Records excerpted from a collection
Content starts

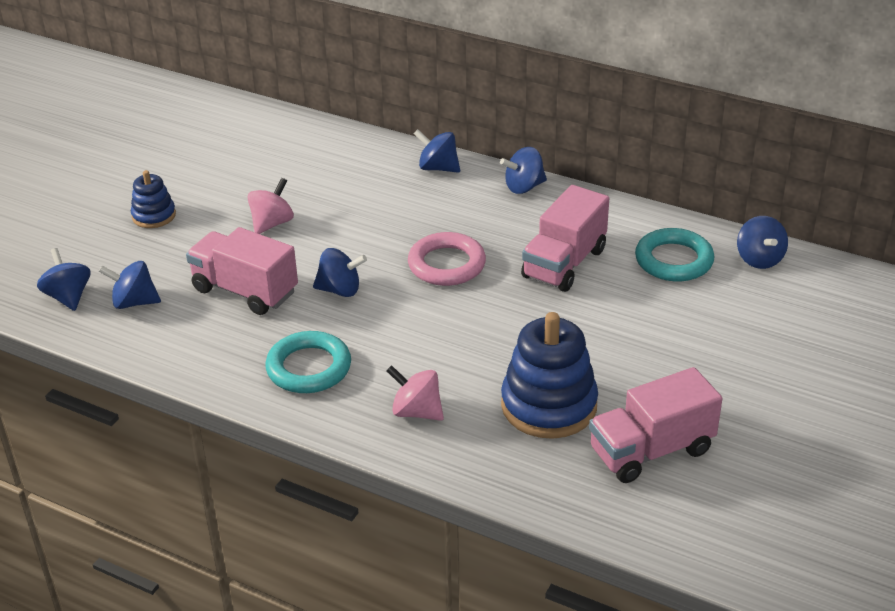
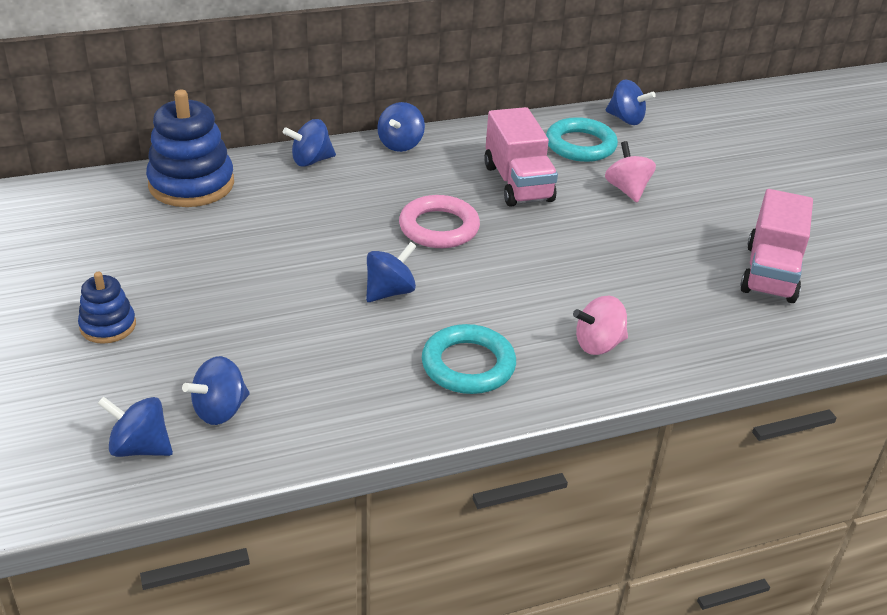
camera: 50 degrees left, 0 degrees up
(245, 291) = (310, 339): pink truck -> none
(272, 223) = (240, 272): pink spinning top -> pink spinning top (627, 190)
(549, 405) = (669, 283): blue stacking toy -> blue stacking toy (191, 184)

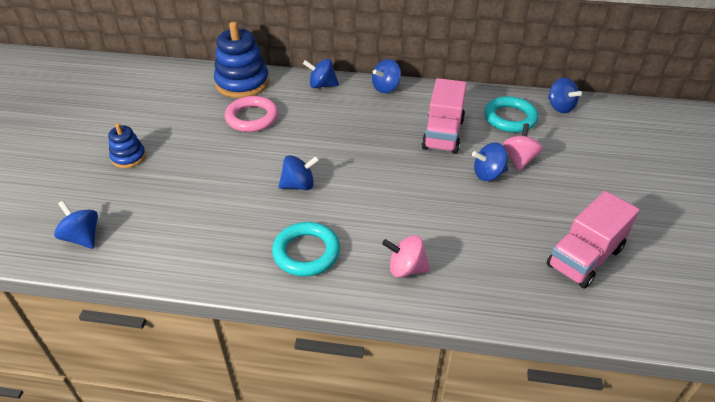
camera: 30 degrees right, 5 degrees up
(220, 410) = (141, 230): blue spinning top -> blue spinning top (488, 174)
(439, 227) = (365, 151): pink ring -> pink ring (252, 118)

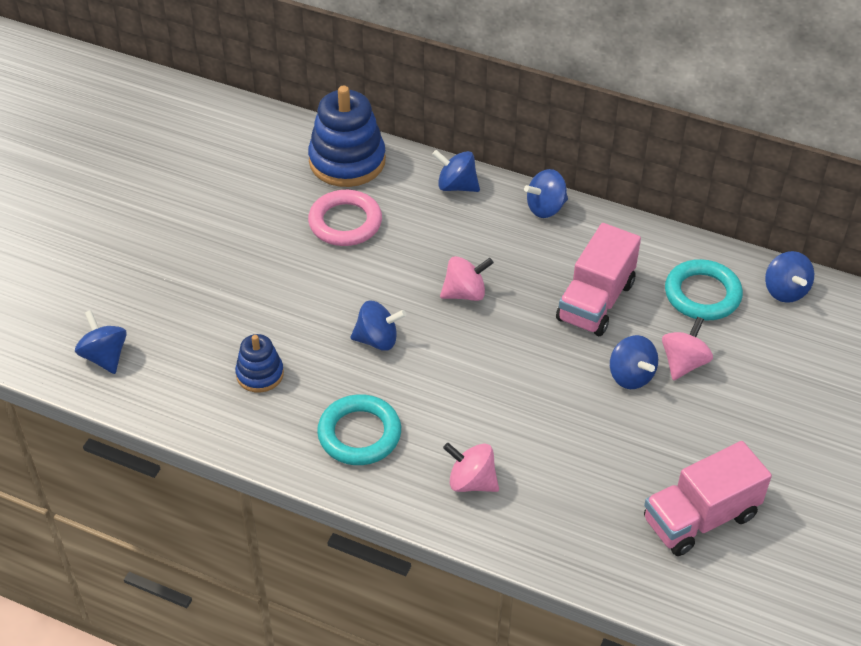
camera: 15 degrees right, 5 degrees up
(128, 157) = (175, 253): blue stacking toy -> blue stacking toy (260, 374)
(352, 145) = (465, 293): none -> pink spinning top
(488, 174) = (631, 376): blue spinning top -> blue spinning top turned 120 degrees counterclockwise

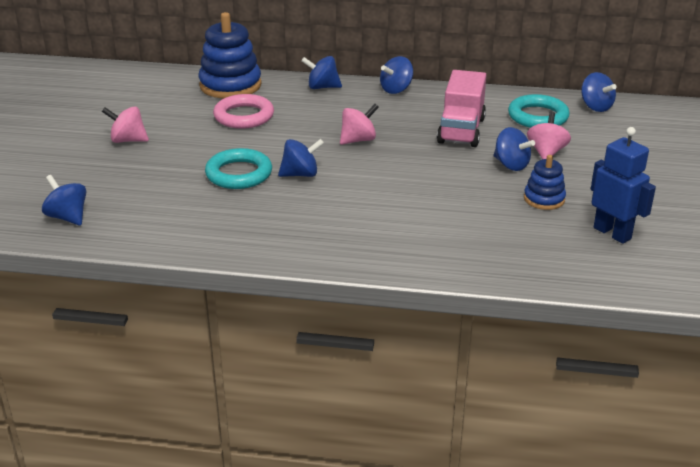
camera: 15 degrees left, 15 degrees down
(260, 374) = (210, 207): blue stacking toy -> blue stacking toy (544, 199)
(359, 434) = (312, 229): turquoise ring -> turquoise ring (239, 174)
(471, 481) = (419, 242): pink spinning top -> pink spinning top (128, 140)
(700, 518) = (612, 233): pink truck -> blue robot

Content ends
Content starts

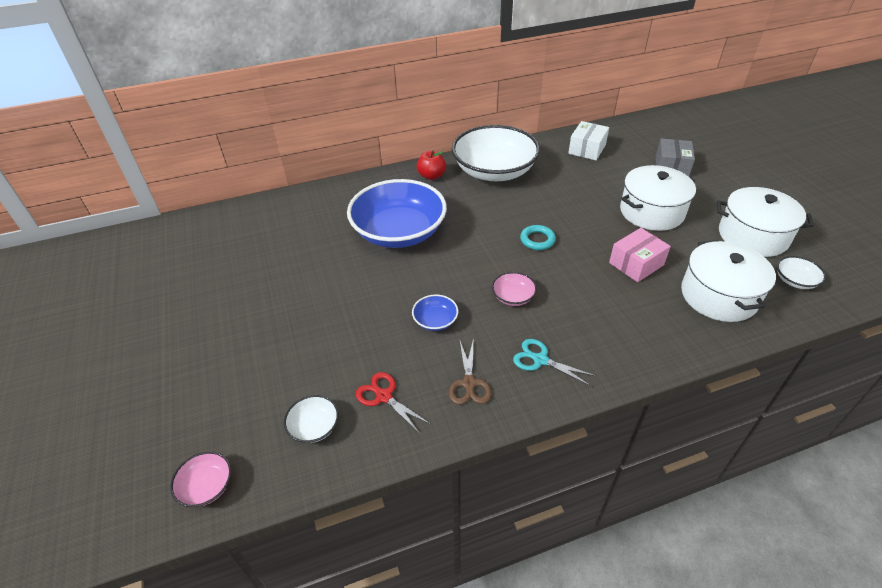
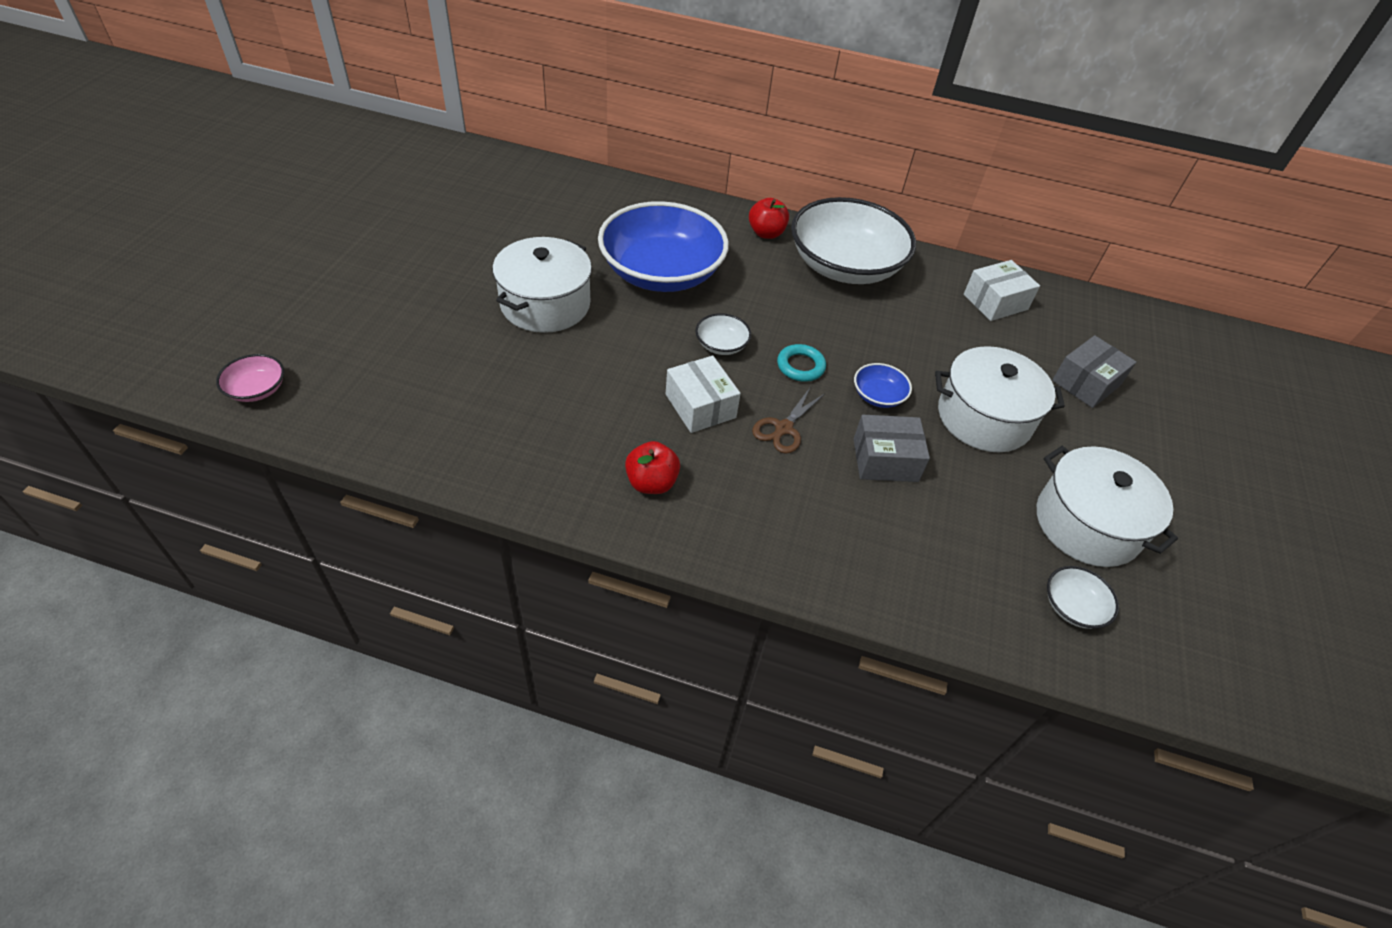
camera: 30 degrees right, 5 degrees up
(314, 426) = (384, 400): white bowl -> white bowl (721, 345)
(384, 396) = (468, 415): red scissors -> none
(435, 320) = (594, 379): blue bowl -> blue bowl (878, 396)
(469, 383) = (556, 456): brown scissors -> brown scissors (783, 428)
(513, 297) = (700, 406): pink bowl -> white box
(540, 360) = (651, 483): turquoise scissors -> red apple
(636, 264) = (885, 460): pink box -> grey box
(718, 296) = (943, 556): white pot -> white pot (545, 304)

Content ends

Exercise prompt: Starting with the line that holds "(540, 360) = (651, 483): turquoise" and ending with the line that holds "(718, 296) = (943, 556): white", retype every line in the data above exactly, and nothing else.

Task output:
(540, 360) = (651, 483): turquoise scissors -> red apple
(636, 264) = (885, 460): pink box -> grey box
(718, 296) = (943, 556): white pot -> white pot (545, 304)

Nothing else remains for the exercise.